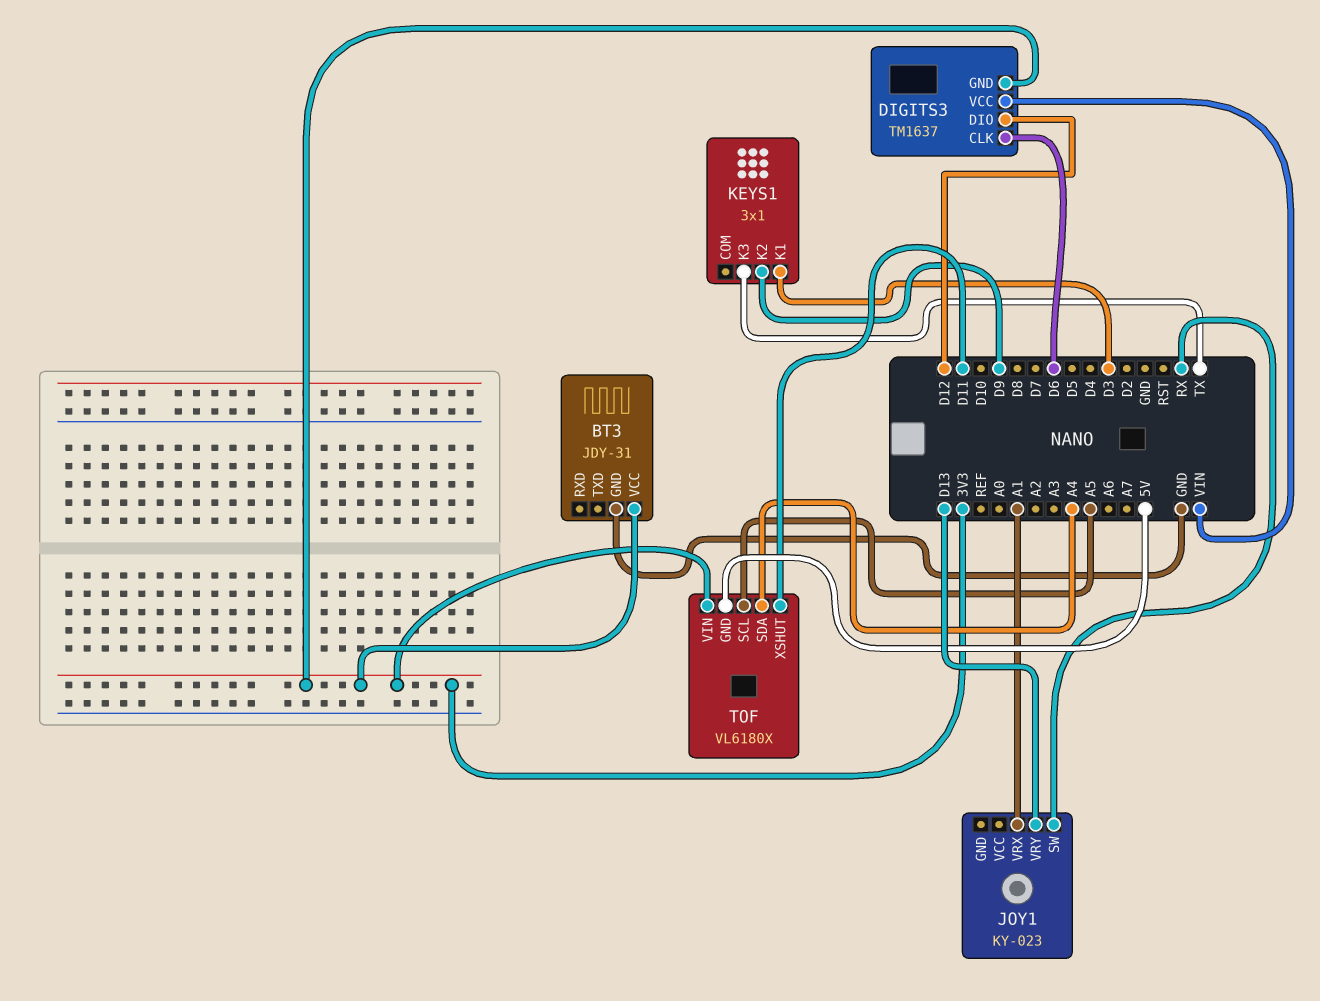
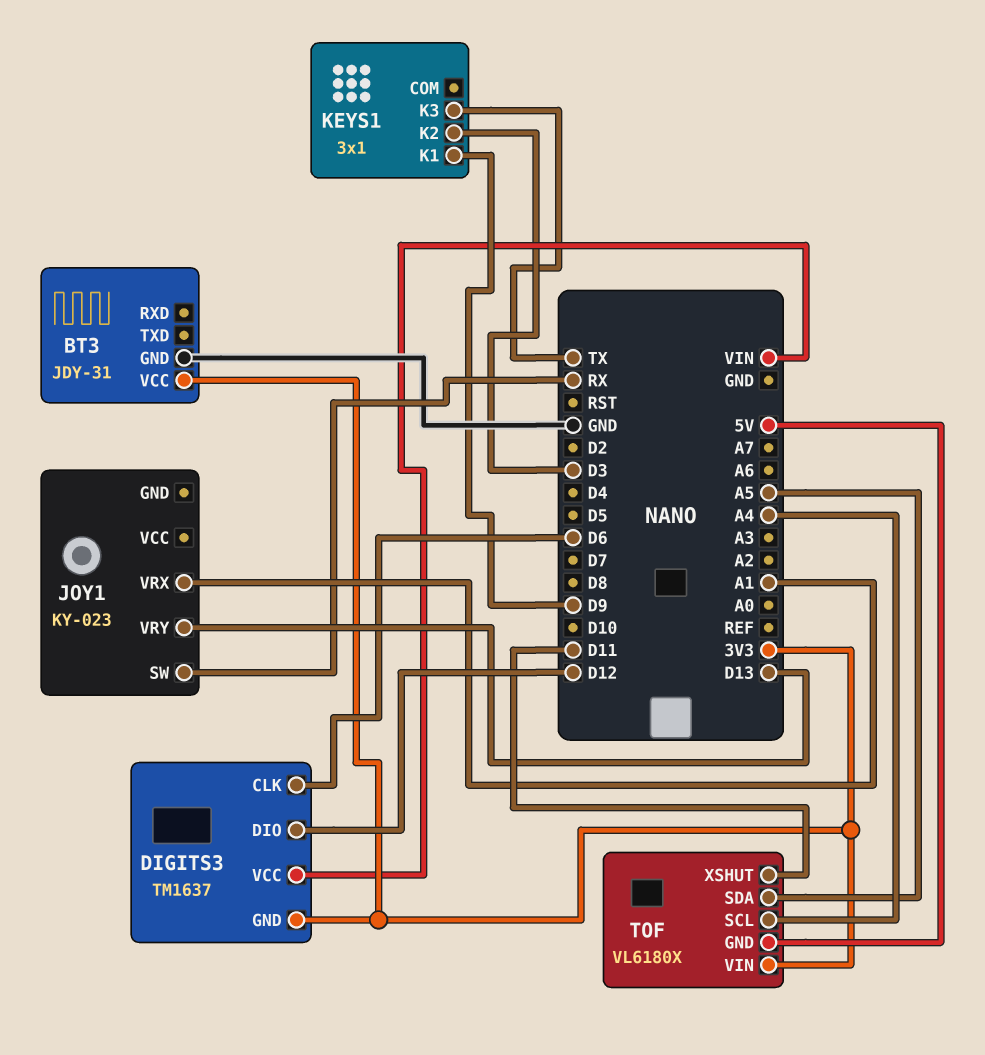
KEYS1 pin K1: D3 -> D9
KEYS1 pin K2: D9 -> D3
TOF pin SCL: A5 -> A4
TOF pin SDA: A4 -> A5

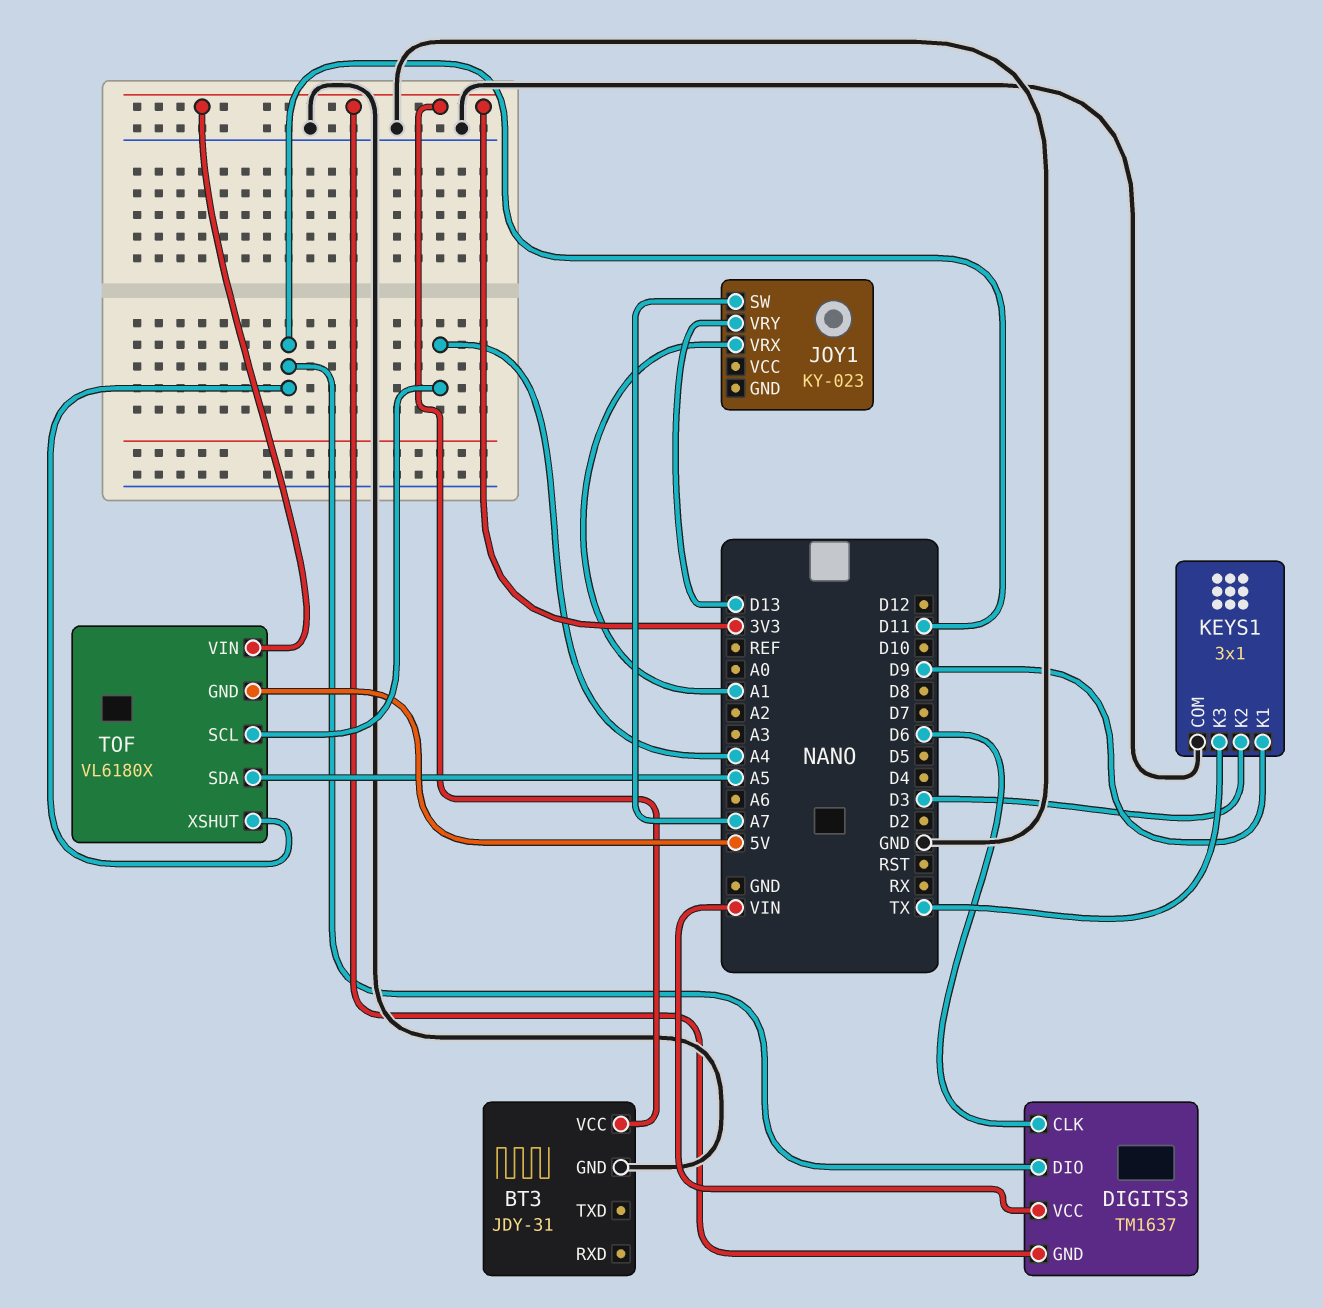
DIGITS3 pin DIO: D12 -> D11
JOY1 pin SW: RX -> A7
KEYS1 pin COM: none -> GND

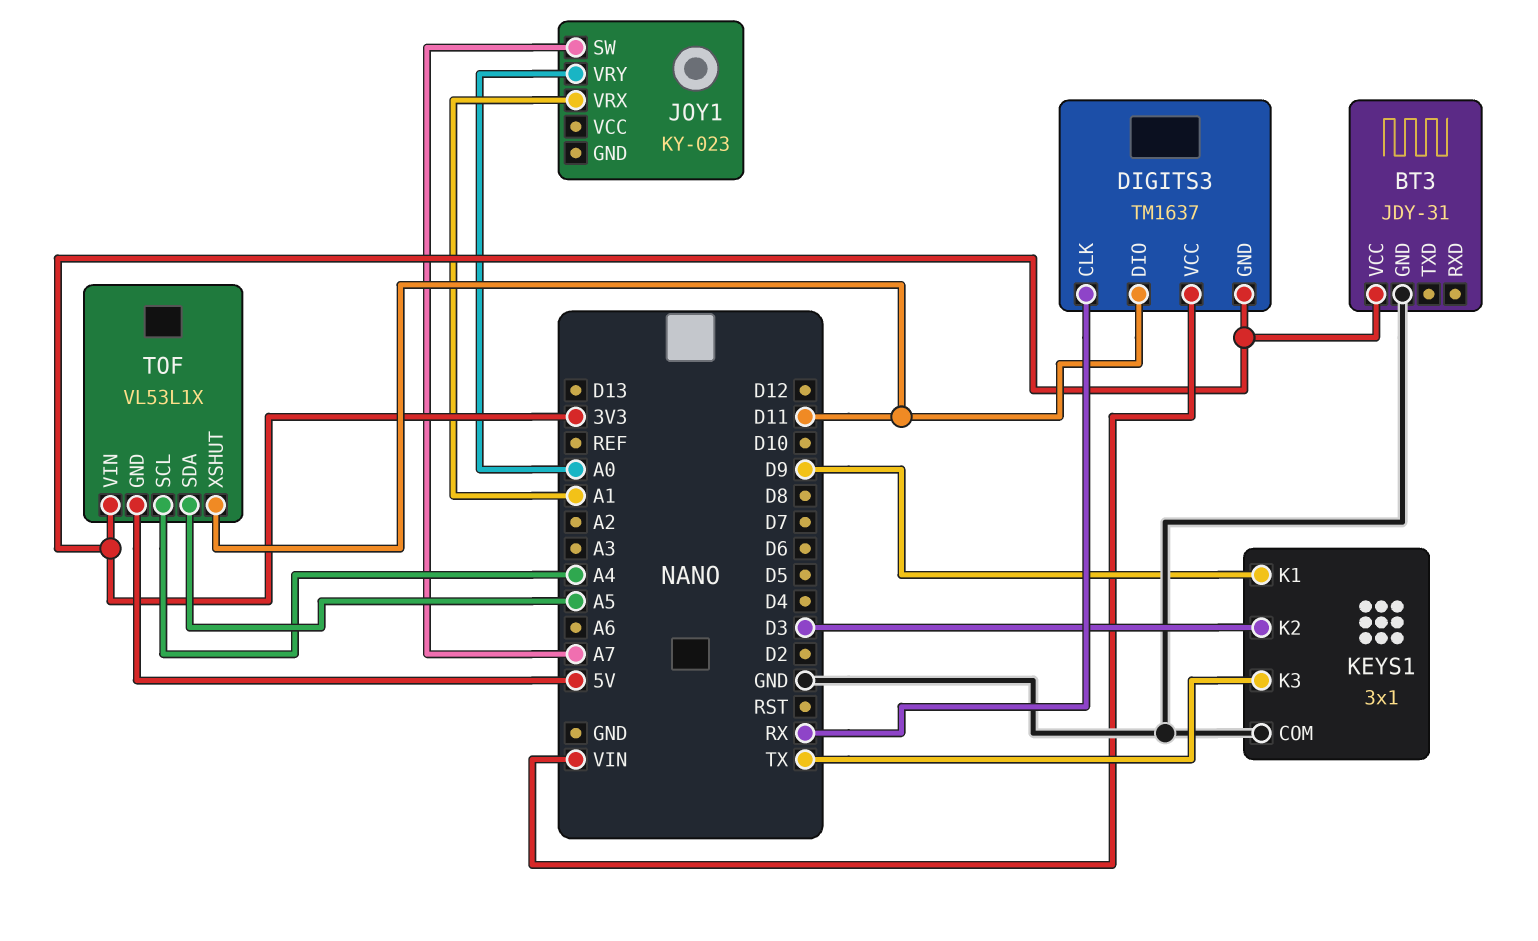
DIGITS3 pin CLK: D6 -> RX
JOY1 pin VRY: D13 -> A0
TOF: VL6180X -> VL53L1X

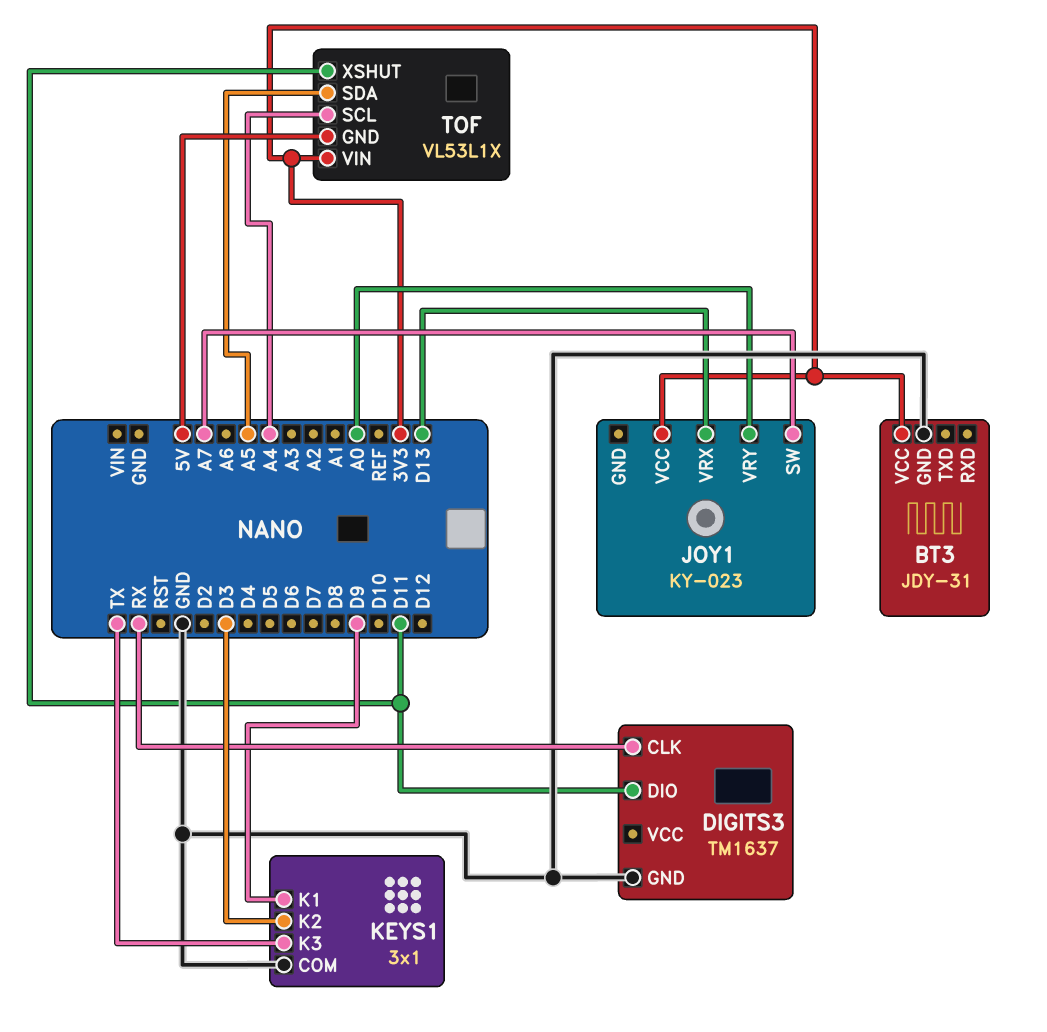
DIGITS3 pin GND: 3V3 -> GND
DIGITS3 pin VCC: VIN -> none
JOY1 pin VCC: none -> 3V3
JOY1 pin VRX: A1 -> D13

Task goal: Every line from the line containing "JOY1 pin SW: RX -> A7" through the last line above is to be printed exactly. Pictures are not copied.

Answer box:
JOY1 pin SW: RX -> A7
KEYS1 pin COM: none -> GND

DIGITS3 pin CLK: D6 -> RX
JOY1 pin VRY: D13 -> A0
TOF: VL6180X -> VL53L1X

DIGITS3 pin GND: 3V3 -> GND
DIGITS3 pin VCC: VIN -> none
JOY1 pin VCC: none -> 3V3
JOY1 pin VRX: A1 -> D13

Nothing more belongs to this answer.